# Exercise description
From the line that contains "Trace the roads" to the end of the records below, copy every line exactly. Both the first and last of these lines count.

# Input
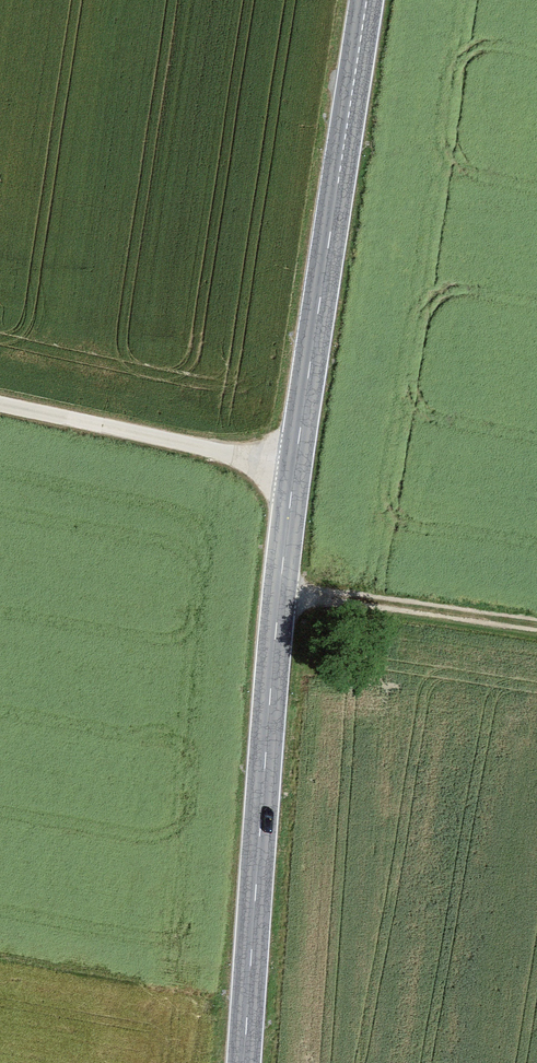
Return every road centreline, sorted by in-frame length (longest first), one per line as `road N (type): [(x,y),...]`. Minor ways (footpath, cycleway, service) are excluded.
road 1 (primary): [(297,457),(244,1062)]
road 2 (primary): [(372,0),(297,457)]
road 3 (unclassified): [(297,457),(0,397)]
road 4 (track): [(283,578),(536,616)]

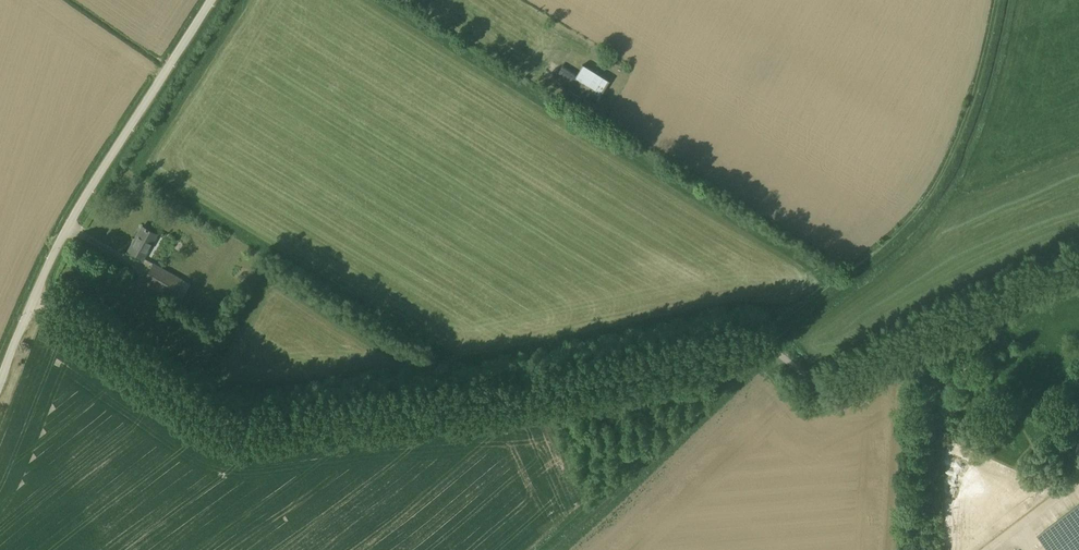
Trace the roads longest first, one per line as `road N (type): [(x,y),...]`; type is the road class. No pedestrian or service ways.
road 1 (track): [(998,0),(989,57),(959,144),(908,228),(767,344)]
road 2 (unclassified): [(767,344),(822,382),(833,380),(1078,261)]
road 3 (unclassified): [(36,292),(214,0)]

# Answer to this task
Trace the roads longest first, one per line as `road N (type): [(x,y),...]`; type is the road class. No pedestrian or service ways.
road 1 (track): [(998,0),(989,57),(959,144),(908,228),(767,344)]
road 2 (unclassified): [(767,344),(822,382),(833,380),(1078,261)]
road 3 (unclassified): [(36,292),(214,0)]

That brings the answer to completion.